Goal of the exercise
Going down the data below, set down exactly the line with "orange brick A9 level 1 -> none" and each line after it through the line with "lime tile J7:L7"; no other lines.

#### Data for analysis

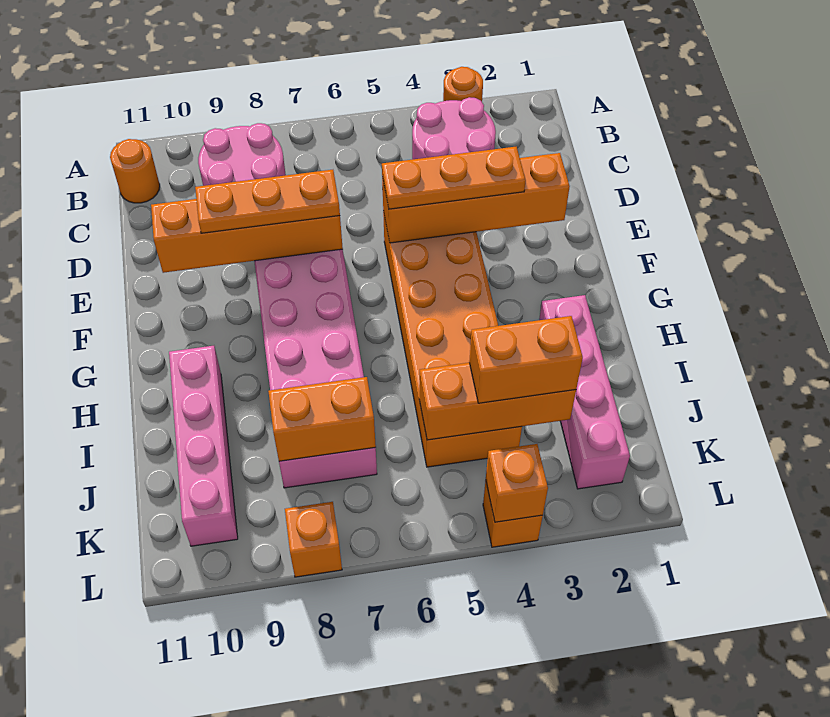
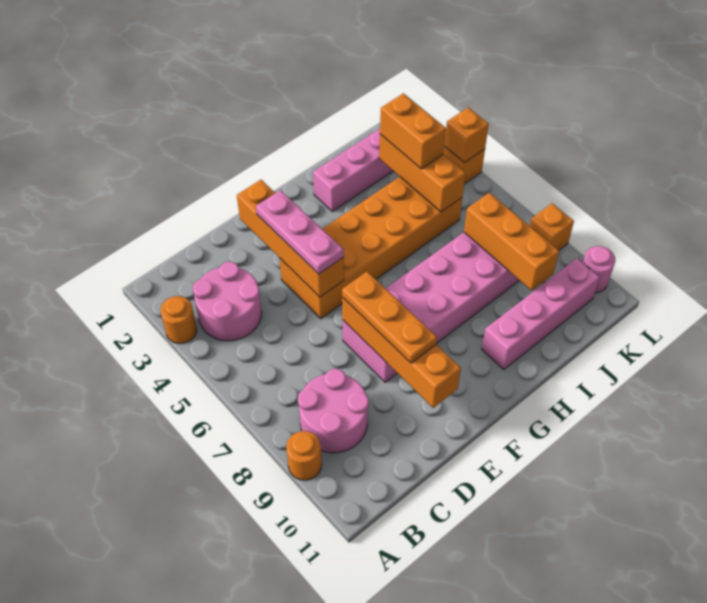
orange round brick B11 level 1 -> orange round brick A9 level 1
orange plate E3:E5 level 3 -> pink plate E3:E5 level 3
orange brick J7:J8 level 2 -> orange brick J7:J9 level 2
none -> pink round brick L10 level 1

########
#### Data for analysis

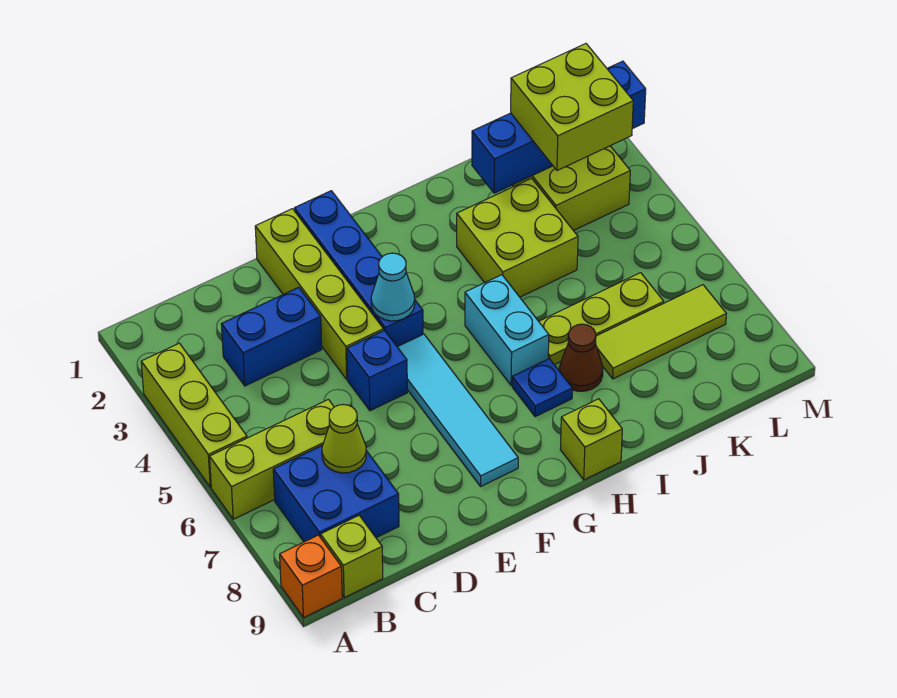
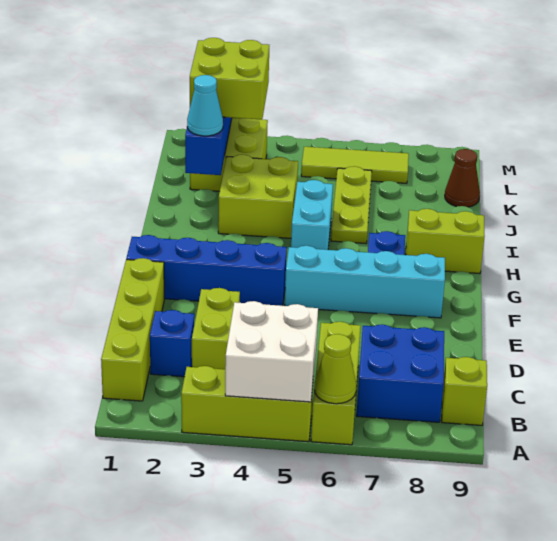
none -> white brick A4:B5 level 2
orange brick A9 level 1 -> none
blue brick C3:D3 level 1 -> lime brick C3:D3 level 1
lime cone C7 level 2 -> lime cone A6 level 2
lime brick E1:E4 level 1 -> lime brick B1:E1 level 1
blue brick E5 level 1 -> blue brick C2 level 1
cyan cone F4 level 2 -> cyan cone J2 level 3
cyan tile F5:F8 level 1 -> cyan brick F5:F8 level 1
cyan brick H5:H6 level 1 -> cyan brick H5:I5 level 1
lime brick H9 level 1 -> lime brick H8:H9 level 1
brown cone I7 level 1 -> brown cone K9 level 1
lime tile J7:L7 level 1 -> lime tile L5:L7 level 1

########
#### Data for analysis

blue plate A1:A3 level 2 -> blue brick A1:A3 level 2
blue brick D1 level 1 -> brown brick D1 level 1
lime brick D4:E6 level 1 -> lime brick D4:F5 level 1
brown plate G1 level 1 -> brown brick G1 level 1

########

Written answer
orange brick A9 level 1 -> none
blue brick C3:D3 level 1 -> lime brick C3:D3 level 1
lime cone C7 level 2 -> lime cone A6 level 2
lime brick E1:E4 level 1 -> lime brick B1:E1 level 1
blue brick E5 level 1 -> blue brick C2 level 1
cyan cone F4 level 2 -> cyan cone J2 level 3
cyan tile F5:F8 level 1 -> cyan brick F5:F8 level 1
cyan brick H5:H6 level 1 -> cyan brick H5:I5 level 1
lime brick H9 level 1 -> lime brick H8:H9 level 1
brown cone I7 level 1 -> brown cone K9 level 1
lime tile J7:L7 level 1 -> lime tile L5:L7 level 1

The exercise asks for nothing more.